SHORT EXERCISE = Turn every line of the data below into a numbered list, leaving out any blank lines.

DATA ENTRIES =
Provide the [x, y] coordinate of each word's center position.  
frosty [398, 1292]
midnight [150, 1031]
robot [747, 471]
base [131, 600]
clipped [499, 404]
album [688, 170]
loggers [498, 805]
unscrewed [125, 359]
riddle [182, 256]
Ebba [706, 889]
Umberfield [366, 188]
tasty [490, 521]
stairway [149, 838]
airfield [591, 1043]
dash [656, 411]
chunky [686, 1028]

FINISHED TASK =
1. Provide the [x, y] coordinate of each word's center position.  
2. frosty [398, 1292]
3. midnight [150, 1031]
4. robot [747, 471]
5. base [131, 600]
6. clipped [499, 404]
7. album [688, 170]
8. loggers [498, 805]
9. unscrewed [125, 359]
10. riddle [182, 256]
11. Ebba [706, 889]
12. Umberfield [366, 188]
13. tasty [490, 521]
14. stairway [149, 838]
15. airfield [591, 1043]
16. dash [656, 411]
17. chunky [686, 1028]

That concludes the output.